## [Material for the task]

☆ ☆ ☆ ☆

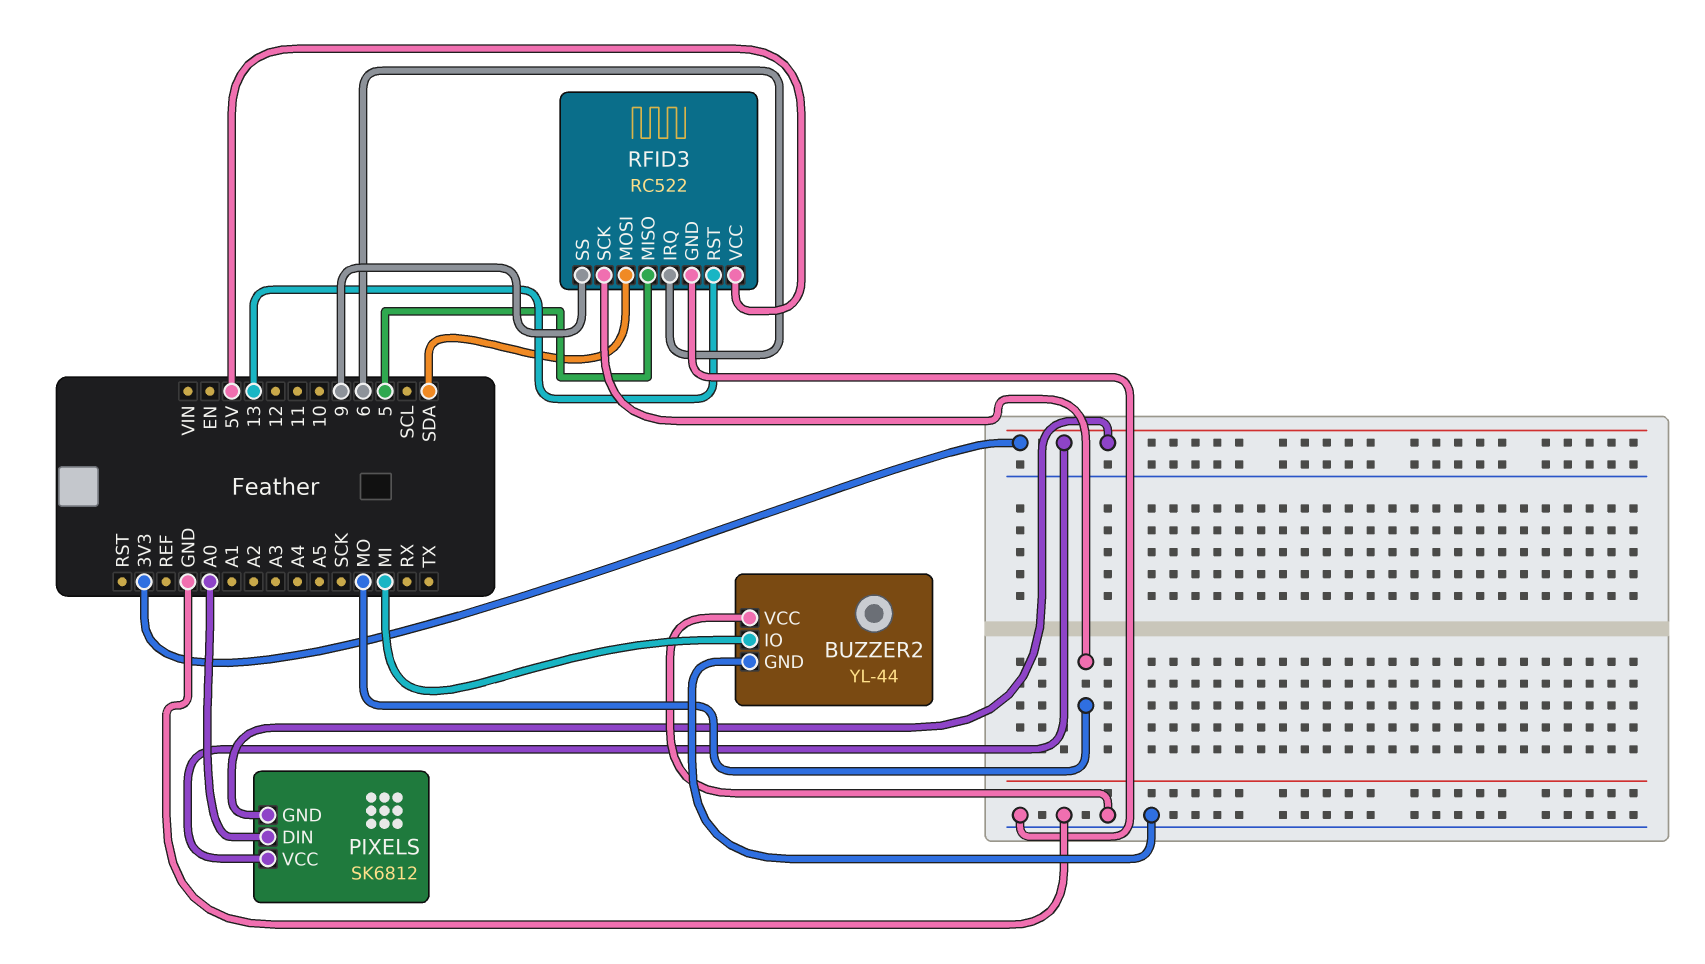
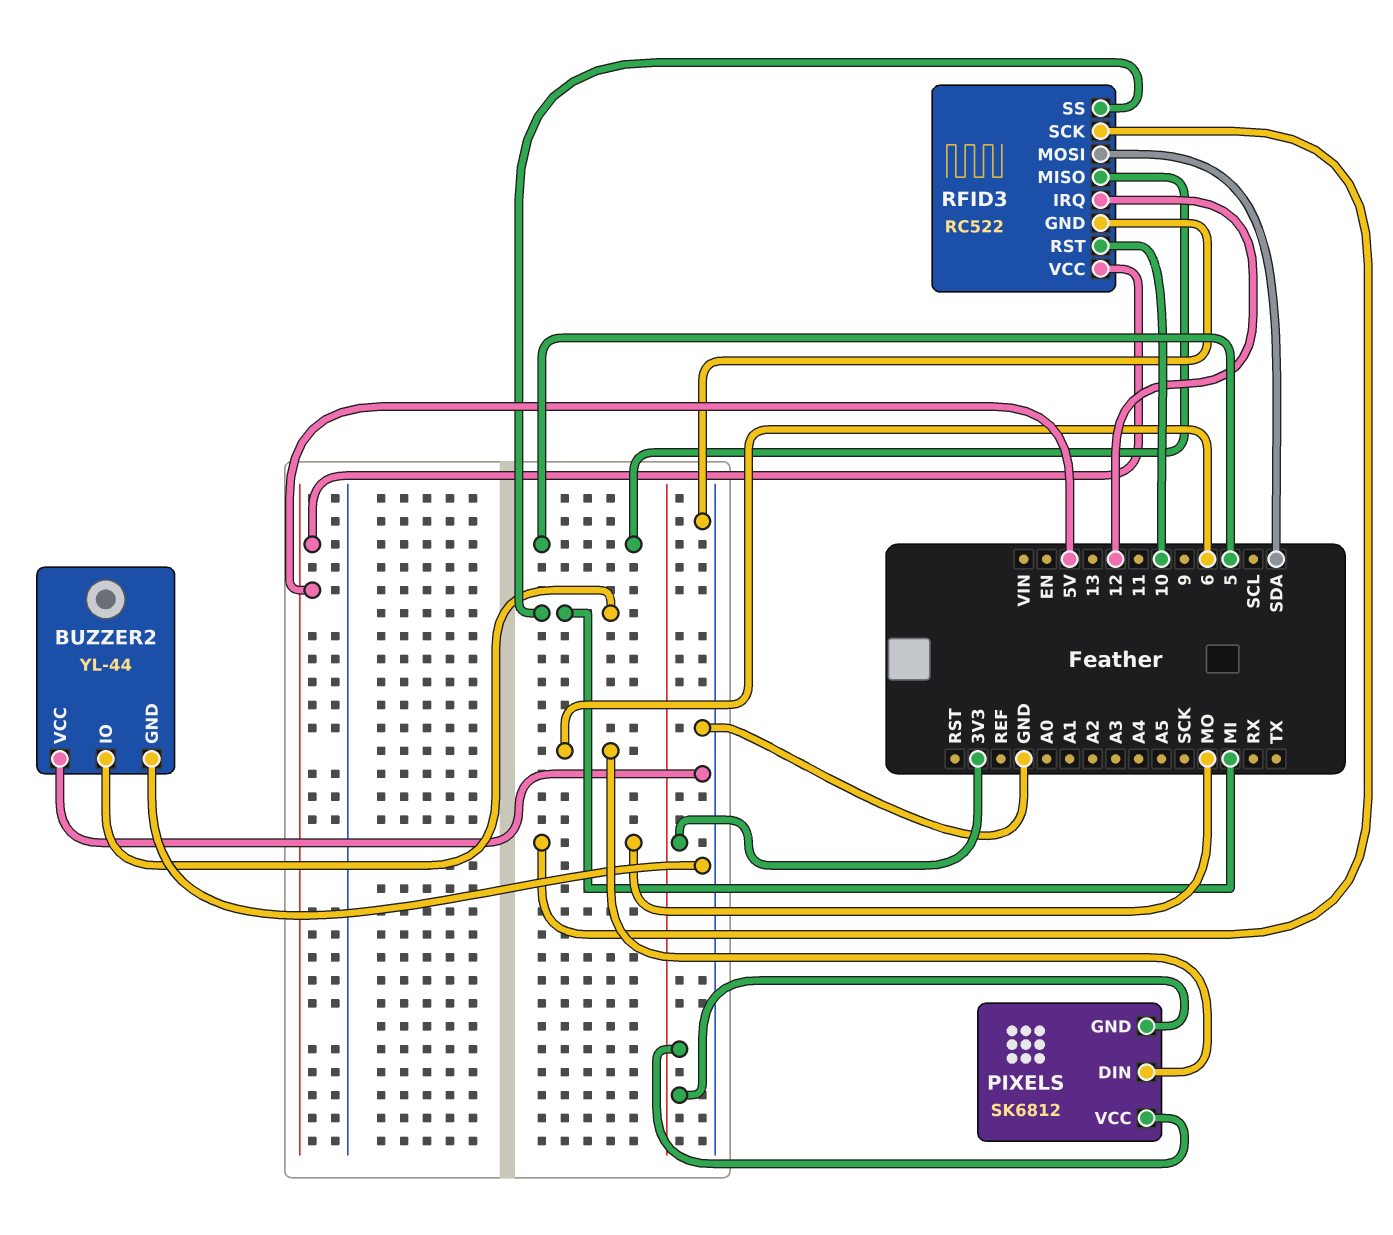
PIXELS pin DIN: A0 -> 6
RFID3 pin IRQ: 6 -> 12
RFID3 pin RST: 13 -> 10
RFID3 pin SS: 9 -> MI

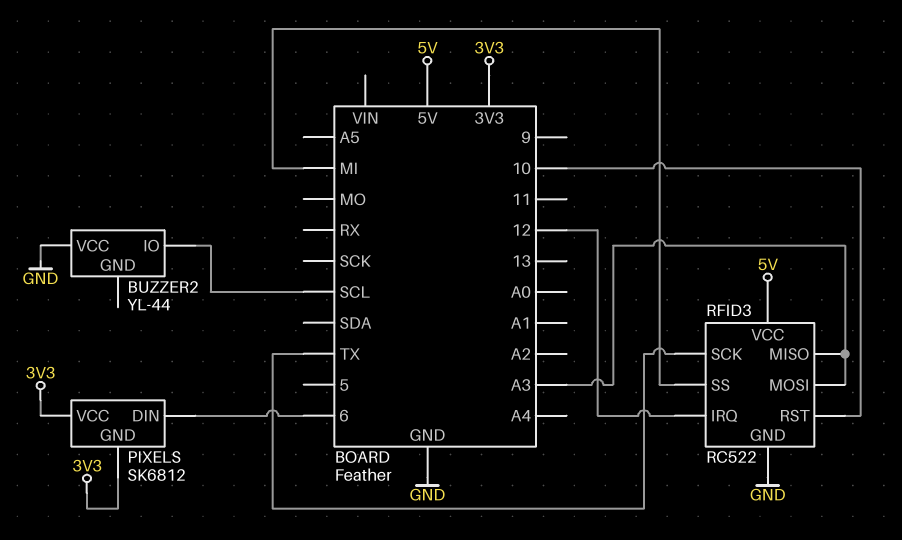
BUZZER2 pin GND: GND -> none
BUZZER2 pin IO: MI -> SCL
RFID3 pin MISO: 5 -> A3
RFID3 pin MOSI: SDA -> A3
RFID3 pin SCK: MO -> TX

☆ ☆ ☆ ☆

Output all of the records exactly as they appear above, but not the pictures.

## [Task result]
PIXELS pin DIN: A0 -> 6
RFID3 pin IRQ: 6 -> 12
RFID3 pin RST: 13 -> 10
RFID3 pin SS: 9 -> MI

BUZZER2 pin GND: GND -> none
BUZZER2 pin IO: MI -> SCL
RFID3 pin MISO: 5 -> A3
RFID3 pin MOSI: SDA -> A3
RFID3 pin SCK: MO -> TX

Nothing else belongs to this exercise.